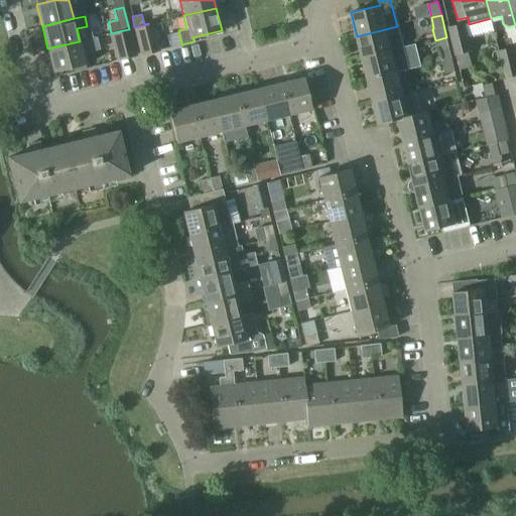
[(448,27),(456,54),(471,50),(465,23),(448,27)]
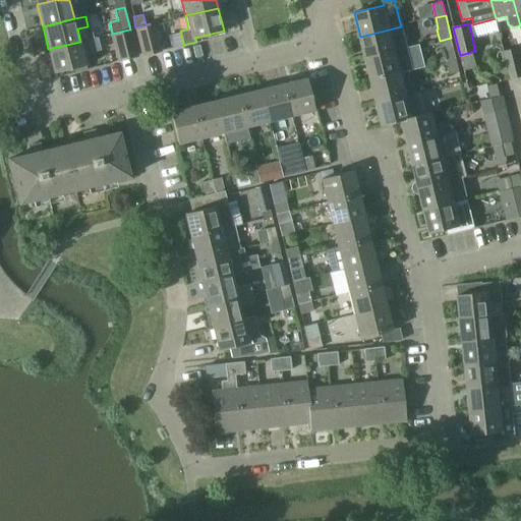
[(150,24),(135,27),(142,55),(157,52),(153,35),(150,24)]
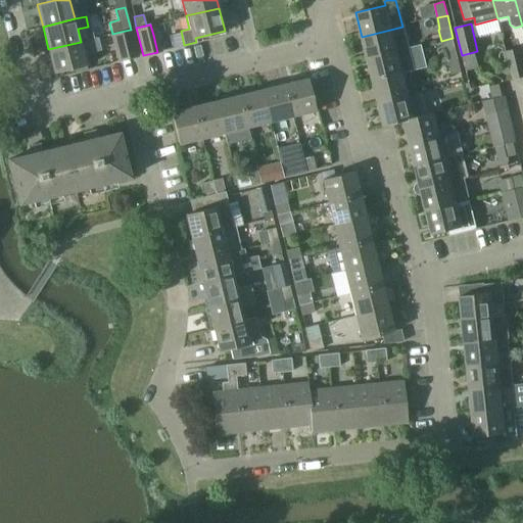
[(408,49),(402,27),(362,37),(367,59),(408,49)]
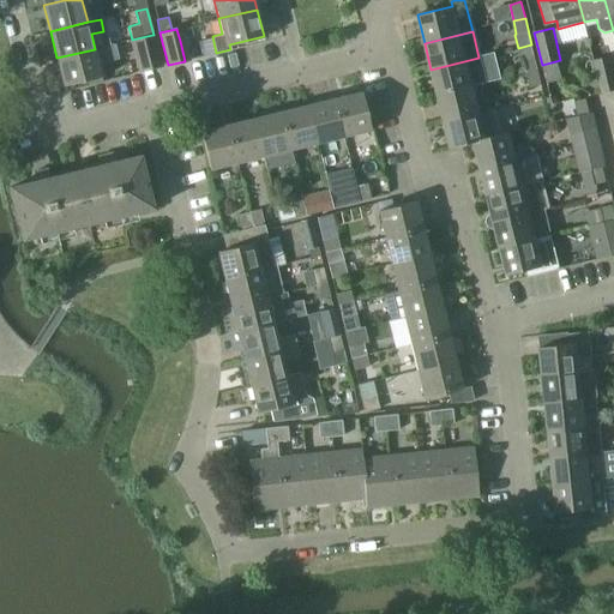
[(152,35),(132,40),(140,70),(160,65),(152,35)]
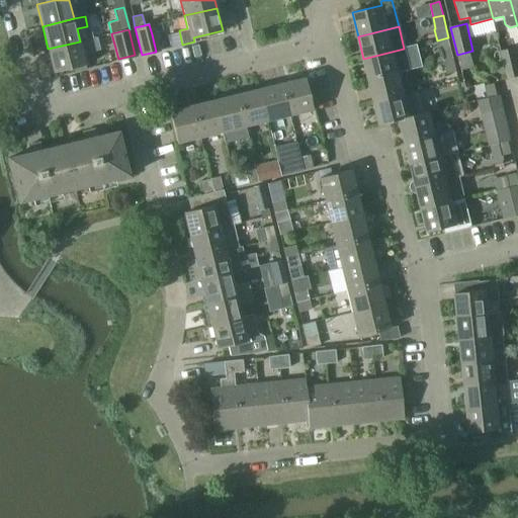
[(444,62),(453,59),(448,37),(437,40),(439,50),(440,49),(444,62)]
# # # # #
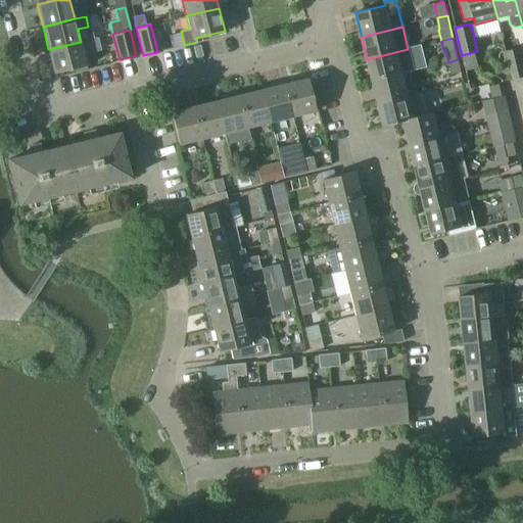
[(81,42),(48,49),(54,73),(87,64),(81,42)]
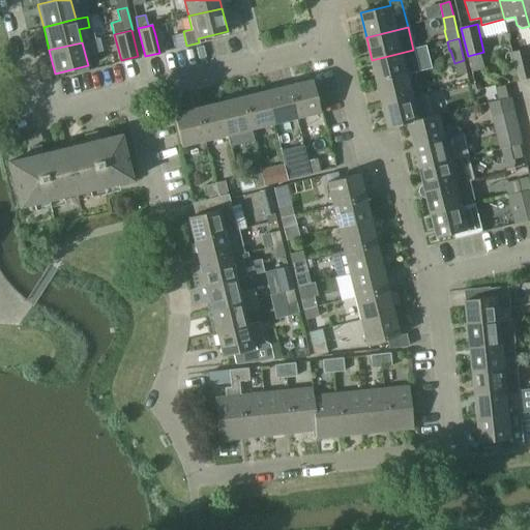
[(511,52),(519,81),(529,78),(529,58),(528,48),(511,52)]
# # # # #
- _What you have to do_:
Retype, exactly and with no pictures, everything above from the line with "[(448,27),(456,54),(471,50),(465,23),(448,27)]" down to the line with "[(444,62),(453,59),(448,37),(437,40),(439,50),(440,49),(444,62)]", both included.

- _Problem solution_:
[(448,27),(456,54),(471,50),(465,23),(448,27)]
[(150,24),(135,27),(142,55),(157,52),(153,35),(150,24)]
[(408,49),(402,27),(362,37),(367,59),(408,49)]
[(152,35),(132,40),(140,70),(160,65),(152,35)]
[(444,62),(453,59),(448,37),(437,40),(439,50),(440,49),(444,62)]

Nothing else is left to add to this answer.